Input records —
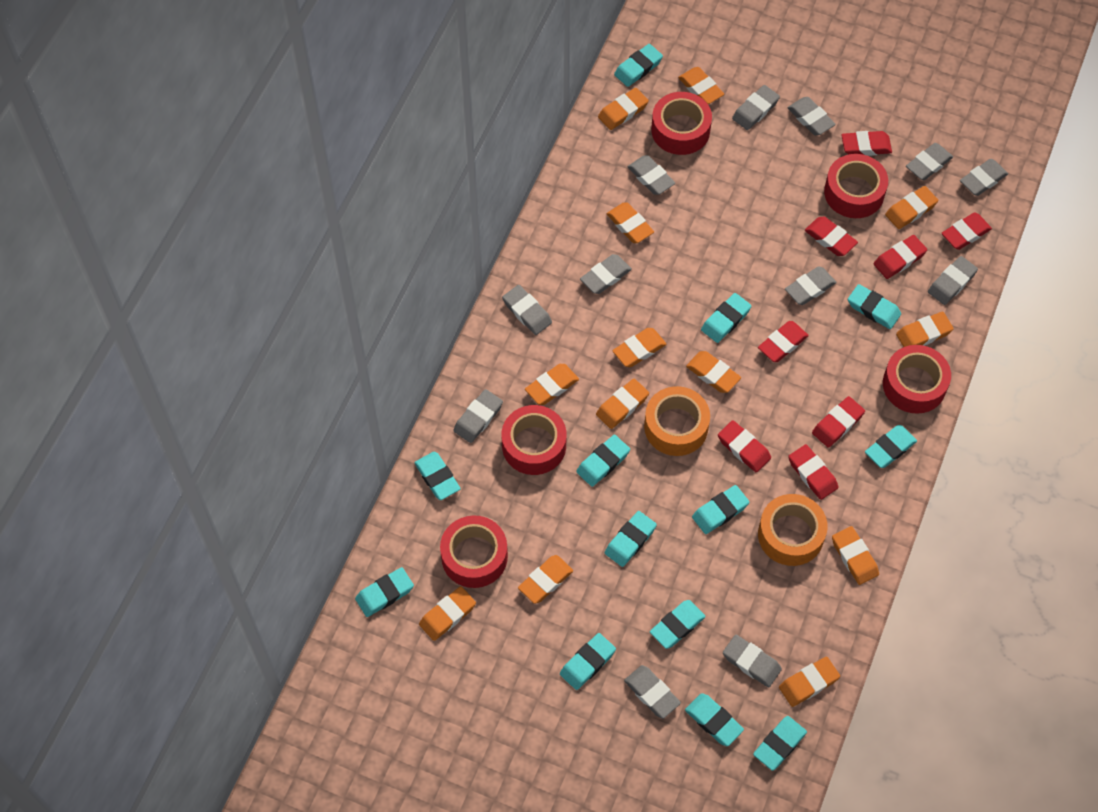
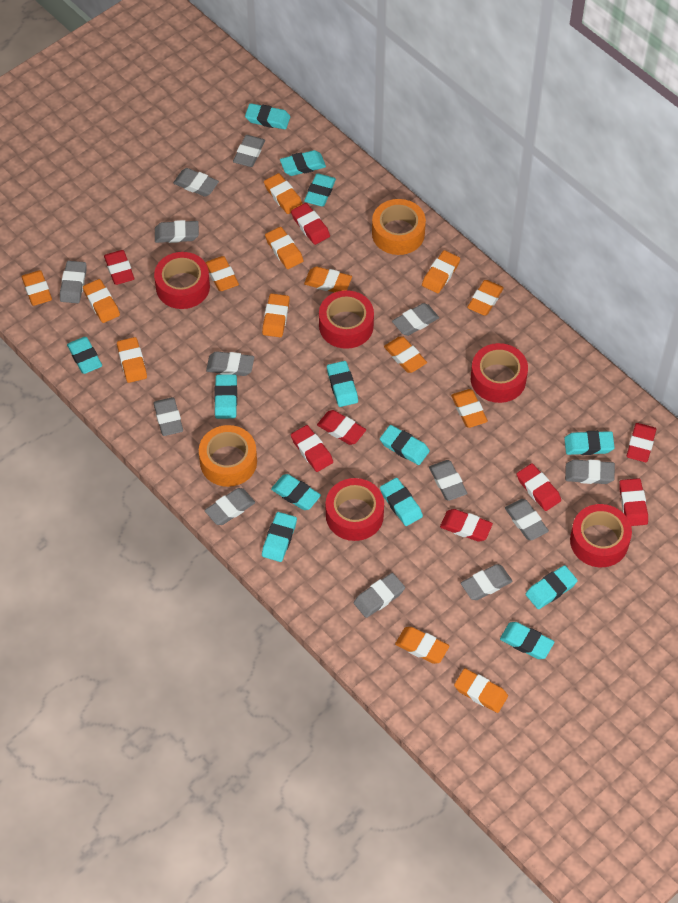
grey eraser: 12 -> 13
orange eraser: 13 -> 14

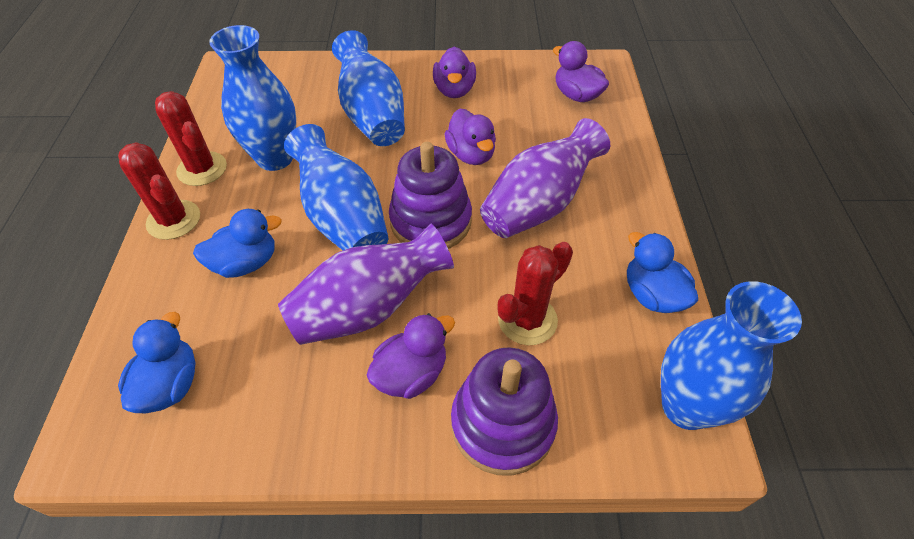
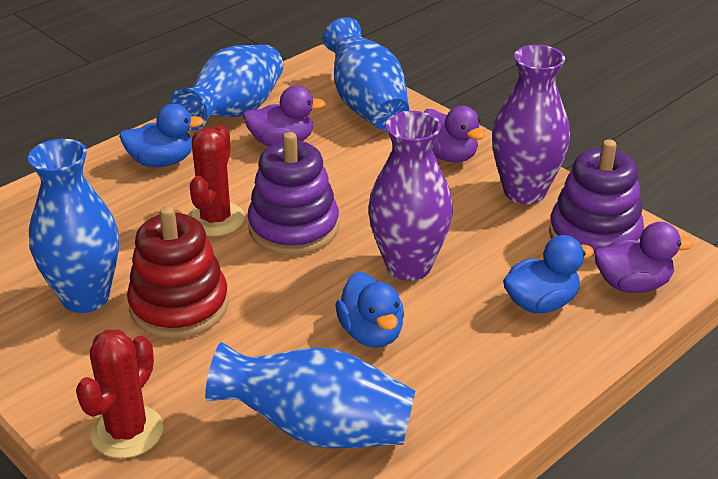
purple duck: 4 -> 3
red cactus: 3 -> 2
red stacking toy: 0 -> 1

Exercise goal — Scan the data above and copy every line with "eraser" in it.

Response below —
grey eraser: 12 -> 13
orange eraser: 13 -> 14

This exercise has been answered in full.